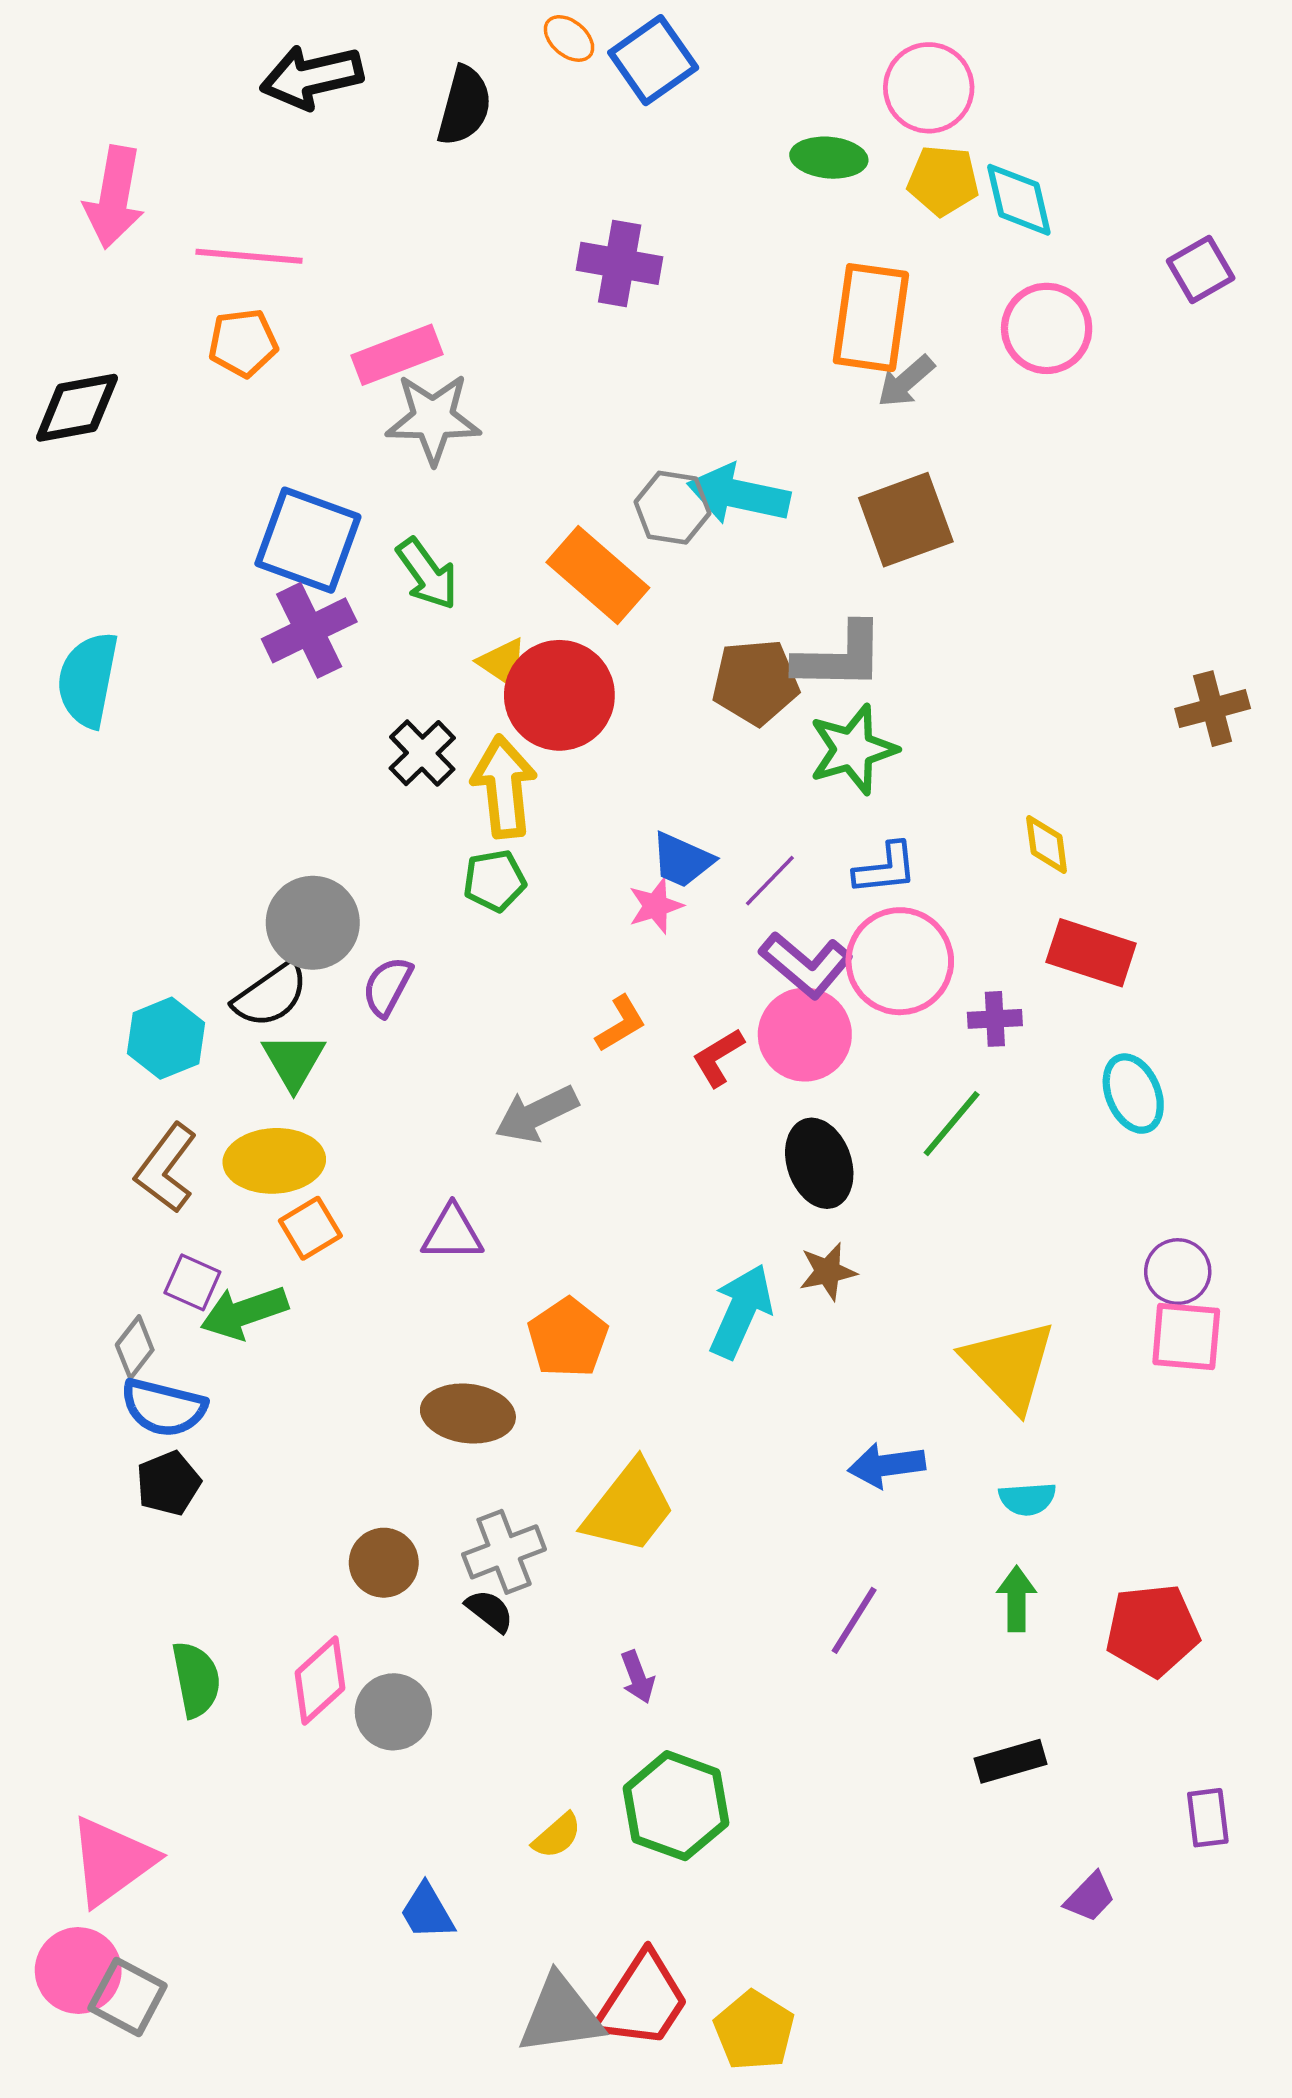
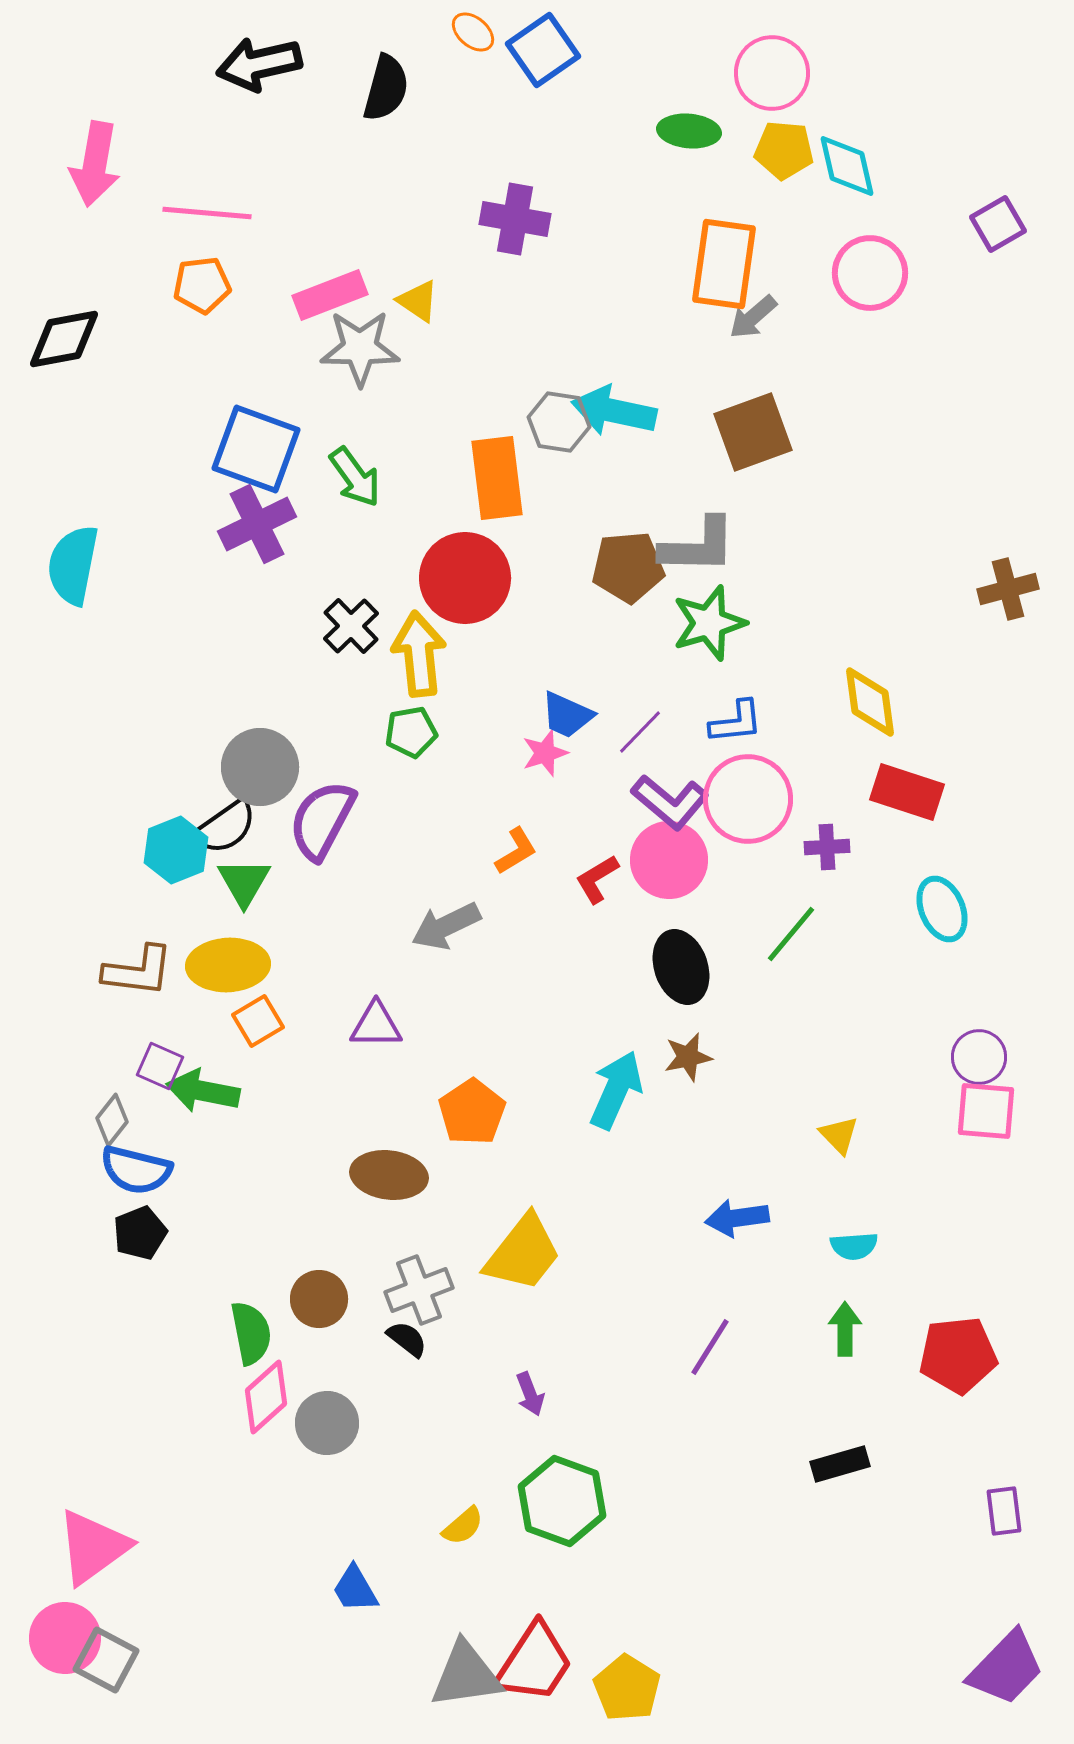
orange rectangle: (598, 575) -> (497, 478), turned 42
yellow triangle: (503, 663) -> (418, 301), moved
yellow diamond: (1047, 844) -> (870, 702), size x1.4
purple semicircle: (387, 986) -> (322, 820), size x1.6
cyan hexagon: (166, 1038) -> (176, 850), moved
brown L-shape: (166, 1168) -> (138, 971), turned -120
green arrow: (244, 1312) -> (203, 1091), turned 30
yellow triangle: (1009, 1365) -> (839, 1135), size x0.5
green semicircle: (196, 1679) -> (251, 1333), moved
purple trapezoid: (1090, 1897) -> (1006, 1668), moved, size x1.8

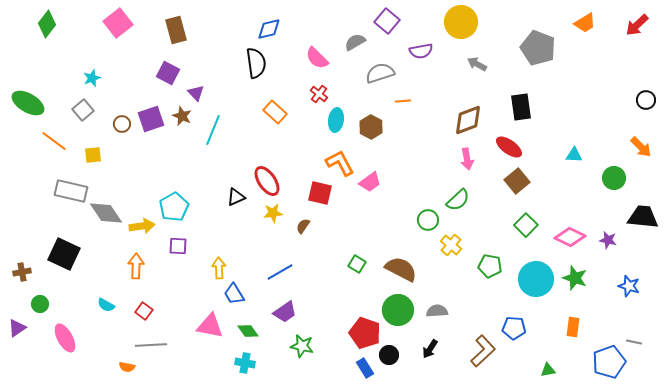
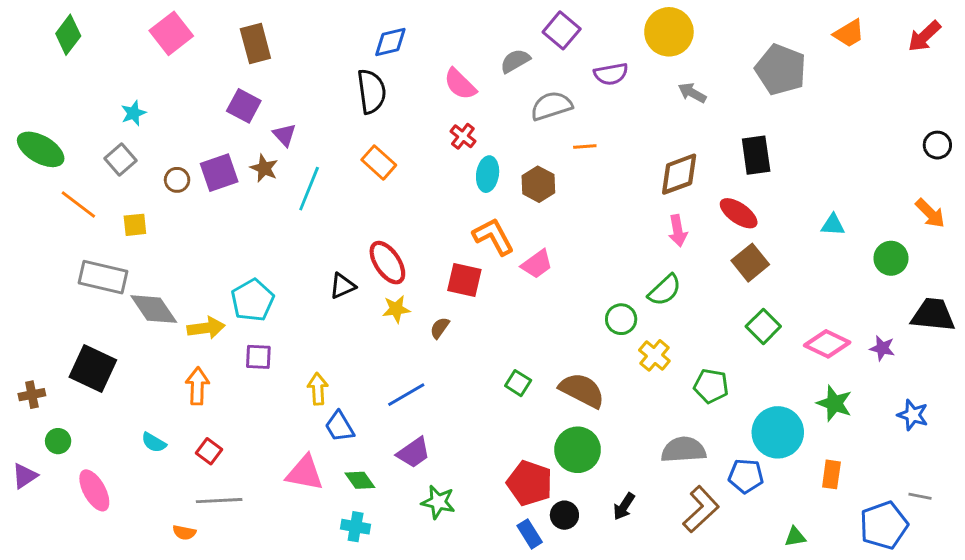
orange rectangle: (275, 112) -> (379, 162), moved
cyan circle: (536, 279) -> (778, 432), moved
gray semicircle: (437, 311) -> (683, 450), moved, size x1.4

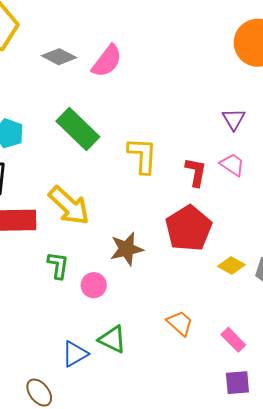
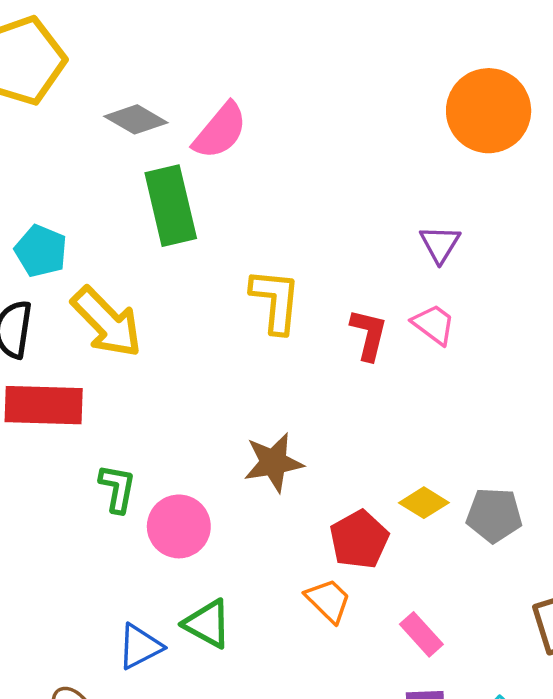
green rectangle: (78, 129) -> (171, 206), moved, turned 30
yellow arrow: (69, 206) -> (107, 322), moved
red pentagon: (189, 228) -> (359, 540), moved, size x0.7
brown star: (127, 249) -> (273, 462), moved
pink circle: (94, 285) -> (179, 526), size x1.4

■ **ASSIGNED TASK**:
Return all of the material exactly, without pictures.

■ **ANSWER SPACE**:
orange rectangle: (598, 575) -> (497, 478), turned 42
yellow triangle: (503, 663) -> (418, 301), moved
yellow diamond: (1047, 844) -> (870, 702), size x1.4
purple semicircle: (387, 986) -> (322, 820), size x1.6
cyan hexagon: (166, 1038) -> (176, 850), moved
brown L-shape: (166, 1168) -> (138, 971), turned -120
green arrow: (244, 1312) -> (203, 1091), turned 30
yellow triangle: (1009, 1365) -> (839, 1135), size x0.5
green semicircle: (196, 1679) -> (251, 1333), moved
purple trapezoid: (1090, 1897) -> (1006, 1668), moved, size x1.8

orange rectangle: (275, 112) -> (379, 162), moved
cyan circle: (536, 279) -> (778, 432), moved
gray semicircle: (437, 311) -> (683, 450), moved, size x1.4

green rectangle: (78, 129) -> (171, 206), moved, turned 30
yellow arrow: (69, 206) -> (107, 322), moved
red pentagon: (189, 228) -> (359, 540), moved, size x0.7
brown star: (127, 249) -> (273, 462), moved
pink circle: (94, 285) -> (179, 526), size x1.4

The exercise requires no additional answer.